### TASK
Wherever the records include pictures, skip them and transcribe all the rest word for word.

### GIVEN RECORDS

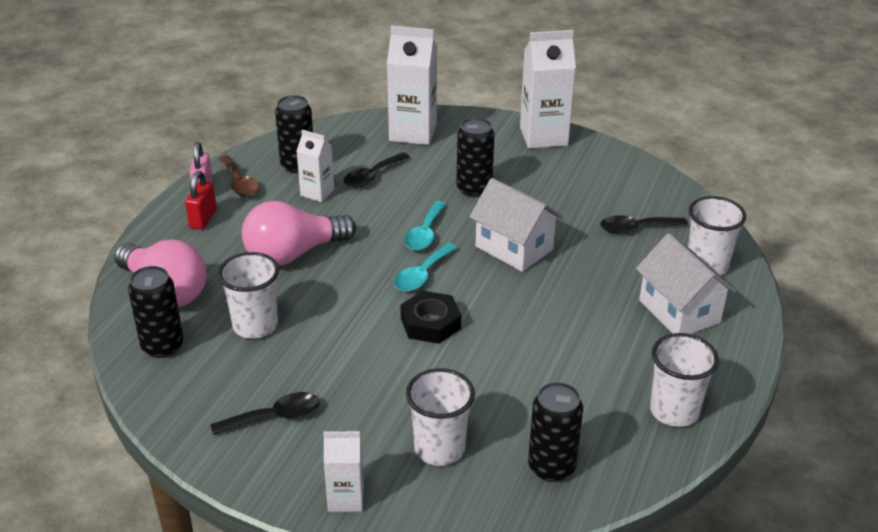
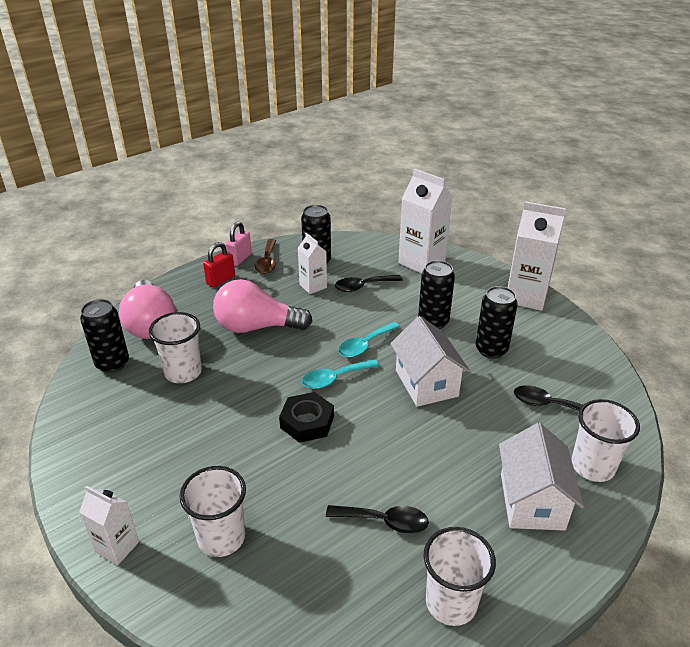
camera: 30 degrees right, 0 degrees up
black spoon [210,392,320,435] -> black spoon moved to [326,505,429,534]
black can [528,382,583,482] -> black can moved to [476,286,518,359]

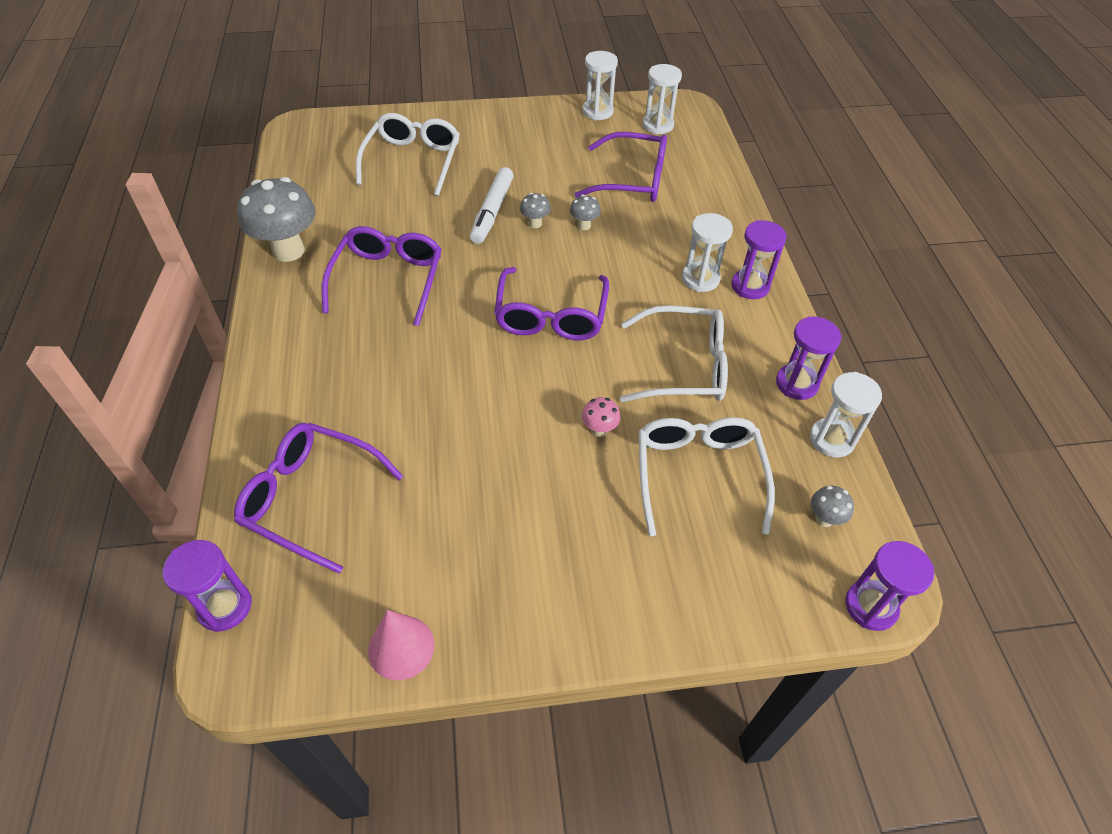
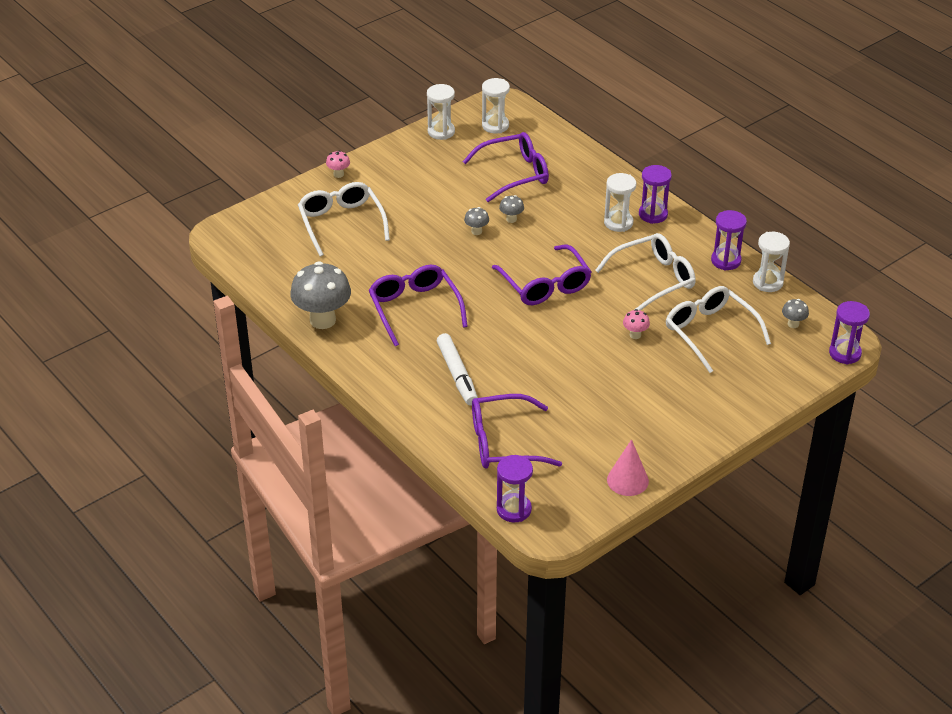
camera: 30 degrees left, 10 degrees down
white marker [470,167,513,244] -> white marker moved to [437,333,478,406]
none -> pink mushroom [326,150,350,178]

### ANSWER FOR THIS EXERCISE
camera: 30 degrees right, 0 degrees up
black spoon [210,392,320,435] -> black spoon moved to [326,505,429,534]
black can [528,382,583,482] -> black can moved to [476,286,518,359]

camera: 30 degrees left, 10 degrees down
white marker [470,167,513,244] -> white marker moved to [437,333,478,406]
none -> pink mushroom [326,150,350,178]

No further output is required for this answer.